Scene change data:
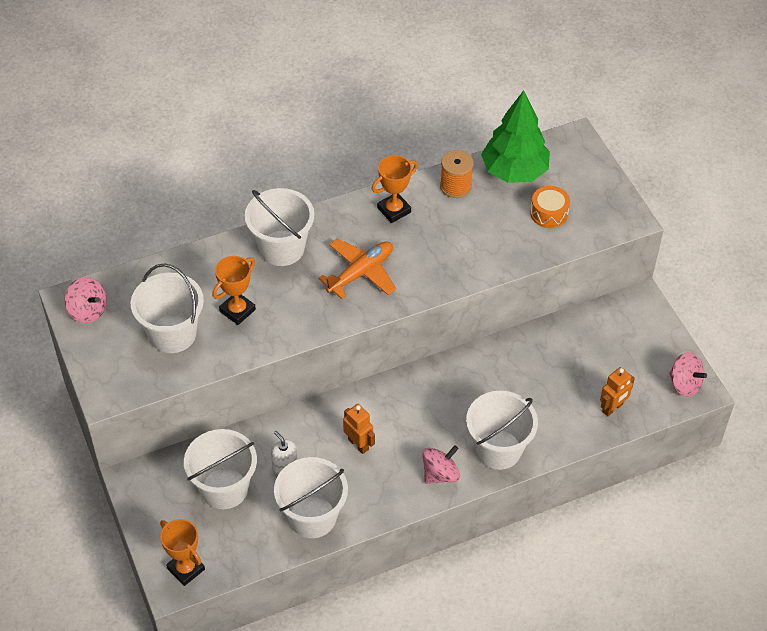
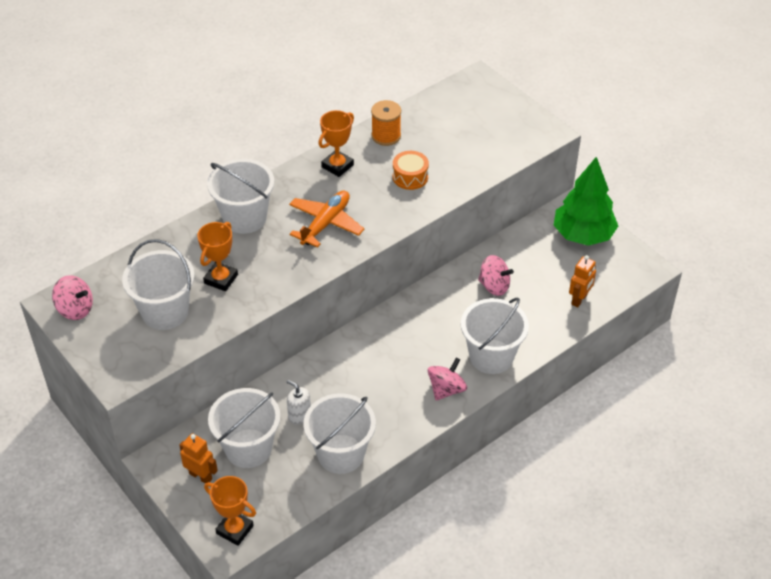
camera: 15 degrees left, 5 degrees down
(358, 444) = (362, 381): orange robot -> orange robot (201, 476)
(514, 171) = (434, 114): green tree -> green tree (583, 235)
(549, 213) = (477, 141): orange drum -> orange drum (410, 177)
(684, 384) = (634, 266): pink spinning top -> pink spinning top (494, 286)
--
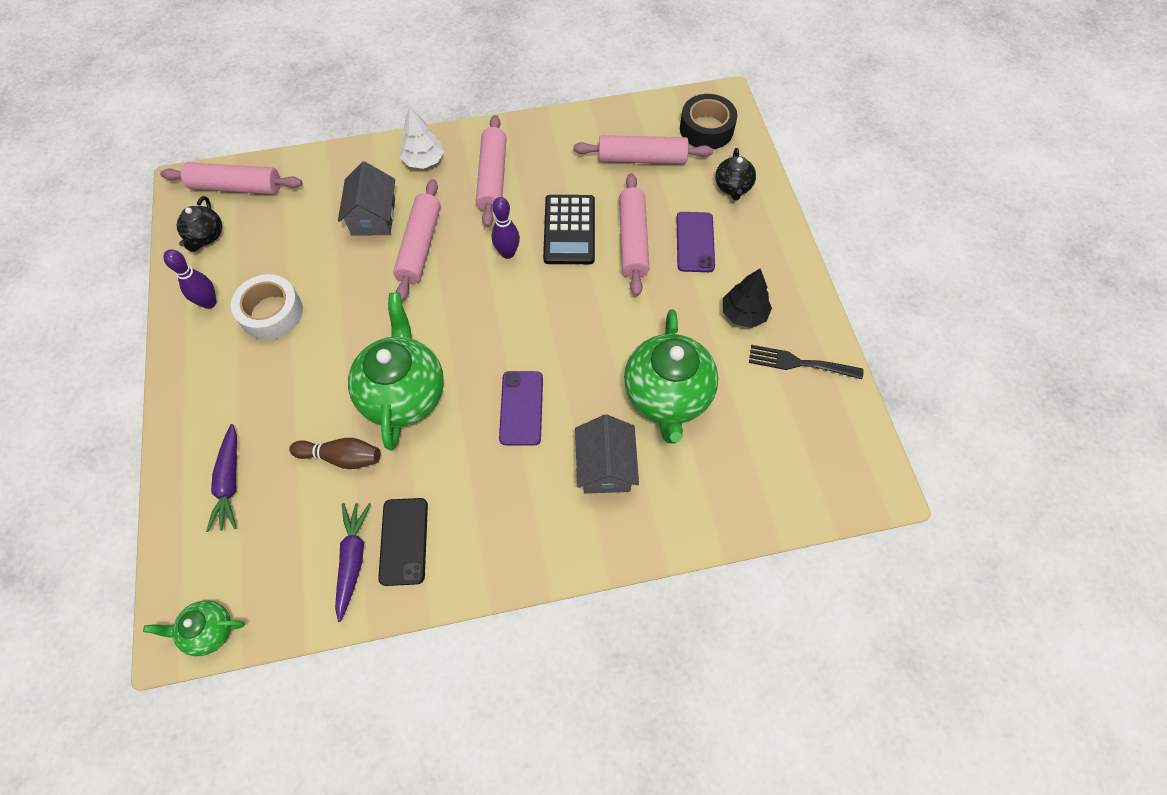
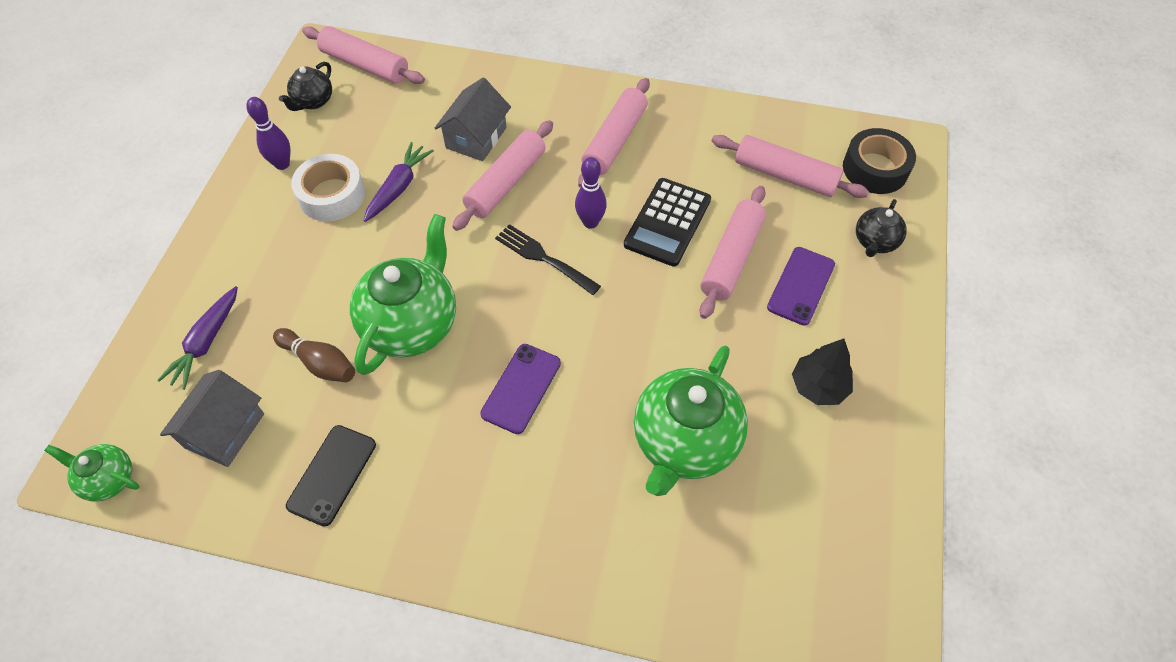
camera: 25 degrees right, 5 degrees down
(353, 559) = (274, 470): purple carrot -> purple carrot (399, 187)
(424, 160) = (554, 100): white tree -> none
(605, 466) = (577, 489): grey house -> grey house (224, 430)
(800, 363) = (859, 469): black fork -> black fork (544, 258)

▶ What to do
Working from the entries above, return all lines that contain "degrees".

▶ Solution below
camera: 15 degrees left, 5 degrees down
camera: 25 degrees right, 5 degrees down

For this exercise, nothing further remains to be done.